▸ **Exercise brief**
Please return every record below exactly as it stands.
(Information supplied Opens)
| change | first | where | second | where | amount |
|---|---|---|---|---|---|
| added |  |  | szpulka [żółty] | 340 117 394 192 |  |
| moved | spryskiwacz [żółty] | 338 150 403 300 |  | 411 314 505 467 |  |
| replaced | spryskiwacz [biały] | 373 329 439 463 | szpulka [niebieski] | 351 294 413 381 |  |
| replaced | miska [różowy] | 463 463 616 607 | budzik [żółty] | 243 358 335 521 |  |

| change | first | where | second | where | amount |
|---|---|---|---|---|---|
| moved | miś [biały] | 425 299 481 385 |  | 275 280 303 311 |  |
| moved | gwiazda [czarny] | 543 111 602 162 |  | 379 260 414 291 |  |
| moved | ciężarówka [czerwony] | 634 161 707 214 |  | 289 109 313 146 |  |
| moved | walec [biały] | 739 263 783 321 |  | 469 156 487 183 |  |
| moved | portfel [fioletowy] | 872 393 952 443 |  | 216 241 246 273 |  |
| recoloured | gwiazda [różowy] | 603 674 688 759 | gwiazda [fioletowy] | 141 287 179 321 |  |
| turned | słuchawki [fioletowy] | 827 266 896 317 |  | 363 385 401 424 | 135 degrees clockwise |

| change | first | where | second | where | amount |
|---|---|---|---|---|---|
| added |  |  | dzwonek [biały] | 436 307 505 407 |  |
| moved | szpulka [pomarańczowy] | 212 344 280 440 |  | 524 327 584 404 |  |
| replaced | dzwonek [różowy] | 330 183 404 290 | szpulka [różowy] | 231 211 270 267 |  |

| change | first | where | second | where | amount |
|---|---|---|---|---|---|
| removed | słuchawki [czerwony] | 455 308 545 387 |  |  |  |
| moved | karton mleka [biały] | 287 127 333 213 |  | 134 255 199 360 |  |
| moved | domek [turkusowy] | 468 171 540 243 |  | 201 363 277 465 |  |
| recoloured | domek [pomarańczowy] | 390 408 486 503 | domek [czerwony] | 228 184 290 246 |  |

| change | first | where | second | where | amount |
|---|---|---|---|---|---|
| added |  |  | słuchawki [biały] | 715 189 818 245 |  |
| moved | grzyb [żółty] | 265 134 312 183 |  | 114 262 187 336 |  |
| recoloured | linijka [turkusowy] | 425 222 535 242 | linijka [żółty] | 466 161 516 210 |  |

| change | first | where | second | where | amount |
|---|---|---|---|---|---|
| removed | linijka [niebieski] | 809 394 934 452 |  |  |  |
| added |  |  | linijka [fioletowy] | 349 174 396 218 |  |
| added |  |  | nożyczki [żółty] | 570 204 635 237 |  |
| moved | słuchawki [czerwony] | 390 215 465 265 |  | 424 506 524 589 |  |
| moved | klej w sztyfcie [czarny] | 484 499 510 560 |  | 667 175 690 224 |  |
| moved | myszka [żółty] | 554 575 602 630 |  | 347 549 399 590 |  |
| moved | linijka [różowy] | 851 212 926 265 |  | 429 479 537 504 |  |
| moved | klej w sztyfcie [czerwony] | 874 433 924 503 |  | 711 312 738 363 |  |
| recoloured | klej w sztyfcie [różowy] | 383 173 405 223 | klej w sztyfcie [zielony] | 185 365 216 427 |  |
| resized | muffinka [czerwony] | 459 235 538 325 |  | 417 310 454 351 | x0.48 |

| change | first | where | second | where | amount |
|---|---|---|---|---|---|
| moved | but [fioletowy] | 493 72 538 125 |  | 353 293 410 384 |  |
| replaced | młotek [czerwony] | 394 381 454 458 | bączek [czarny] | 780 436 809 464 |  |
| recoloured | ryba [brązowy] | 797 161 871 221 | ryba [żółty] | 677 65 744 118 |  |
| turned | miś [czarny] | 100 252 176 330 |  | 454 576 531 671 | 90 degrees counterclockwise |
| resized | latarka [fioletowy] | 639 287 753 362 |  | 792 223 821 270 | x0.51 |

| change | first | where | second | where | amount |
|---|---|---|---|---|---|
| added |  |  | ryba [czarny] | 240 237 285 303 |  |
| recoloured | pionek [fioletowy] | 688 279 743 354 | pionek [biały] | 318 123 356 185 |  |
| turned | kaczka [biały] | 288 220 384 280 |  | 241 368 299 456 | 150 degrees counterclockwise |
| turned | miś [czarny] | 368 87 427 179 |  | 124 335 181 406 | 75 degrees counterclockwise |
(Information supplied Closes)
▸ **Solved exercise**
| change | first | where | second | where | amount |
|---|---|---|---|---|---|
| added |  |  | szpulka [żółty] | 340 117 394 192 |  |
| moved | spryskiwacz [żółty] | 338 150 403 300 |  | 411 314 505 467 |  |
| replaced | spryskiwacz [biały] | 373 329 439 463 | szpulka [niebieski] | 351 294 413 381 |  |
| replaced | miska [różowy] | 463 463 616 607 | budzik [żółty] | 243 358 335 521 |  |

| change | first | where | second | where | amount |
|---|---|---|---|---|---|
| moved | miś [biały] | 425 299 481 385 |  | 275 280 303 311 |  |
| moved | gwiazda [czarny] | 543 111 602 162 |  | 379 260 414 291 |  |
| moved | ciężarówka [czerwony] | 634 161 707 214 |  | 289 109 313 146 |  |
| moved | walec [biały] | 739 263 783 321 |  | 469 156 487 183 |  |
| moved | portfel [fioletowy] | 872 393 952 443 |  | 216 241 246 273 |  |
| recoloured | gwiazda [różowy] | 603 674 688 759 | gwiazda [fioletowy] | 141 287 179 321 |  |
| turned | słuchawki [fioletowy] | 827 266 896 317 |  | 363 385 401 424 | 135 degrees clockwise |

| change | first | where | second | where | amount |
|---|---|---|---|---|---|
| added |  |  | dzwonek [biały] | 436 307 505 407 |  |
| moved | szpulka [pomarańczowy] | 212 344 280 440 |  | 524 327 584 404 |  |
| replaced | dzwonek [różowy] | 330 183 404 290 | szpulka [różowy] | 231 211 270 267 |  |

| change | first | where | second | where | amount |
|---|---|---|---|---|---|
| removed | słuchawki [czerwony] | 455 308 545 387 |  |  |  |
| moved | karton mleka [biały] | 287 127 333 213 |  | 134 255 199 360 |  |
| moved | domek [turkusowy] | 468 171 540 243 |  | 201 363 277 465 |  |
| recoloured | domek [pomarańczowy] | 390 408 486 503 | domek [czerwony] | 228 184 290 246 |  |

| change | first | where | second | where | amount |
|---|---|---|---|---|---|
| added |  |  | słuchawki [biały] | 715 189 818 245 |  |
| moved | grzyb [żółty] | 265 134 312 183 |  | 114 262 187 336 |  |
| recoloured | linijka [turkusowy] | 425 222 535 242 | linijka [żółty] | 466 161 516 210 |  |

| change | first | where | second | where | amount |
|---|---|---|---|---|---|
| removed | linijka [niebieski] | 809 394 934 452 |  |  |  |
| added |  |  | linijka [fioletowy] | 349 174 396 218 |  |
| added |  |  | nożyczki [żółty] | 570 204 635 237 |  |
| moved | słuchawki [czerwony] | 390 215 465 265 |  | 424 506 524 589 |  |
| moved | klej w sztyfcie [czarny] | 484 499 510 560 |  | 667 175 690 224 |  |
| moved | myszka [żółty] | 554 575 602 630 |  | 347 549 399 590 |  |
| moved | linijka [różowy] | 851 212 926 265 |  | 429 479 537 504 |  |
| moved | klej w sztyfcie [czerwony] | 874 433 924 503 |  | 711 312 738 363 |  |
| recoloured | klej w sztyfcie [różowy] | 383 173 405 223 | klej w sztyfcie [zielony] | 185 365 216 427 |  |
| resized | muffinka [czerwony] | 459 235 538 325 |  | 417 310 454 351 | x0.48 |

| change | first | where | second | where | amount |
|---|---|---|---|---|---|
| moved | but [fioletowy] | 493 72 538 125 |  | 353 293 410 384 |  |
| replaced | młotek [czerwony] | 394 381 454 458 | bączek [czarny] | 780 436 809 464 |  |
| recoloured | ryba [brązowy] | 797 161 871 221 | ryba [żółty] | 677 65 744 118 |  |
| turned | miś [czarny] | 100 252 176 330 |  | 454 576 531 671 | 90 degrees counterclockwise |
| resized | latarka [fioletowy] | 639 287 753 362 |  | 792 223 821 270 | x0.51 |

| change | first | where | second | where | amount |
|---|---|---|---|---|---|
| added |  |  | ryba [czarny] | 240 237 285 303 |  |
| recoloured | pionek [fioletowy] | 688 279 743 354 | pionek [biały] | 318 123 356 185 |  |
| turned | kaczka [biały] | 288 220 384 280 |  | 241 368 299 456 | 150 degrees counterclockwise |
| turned | miś [czarny] | 368 87 427 179 |  | 124 335 181 406 | 75 degrees counterclockwise |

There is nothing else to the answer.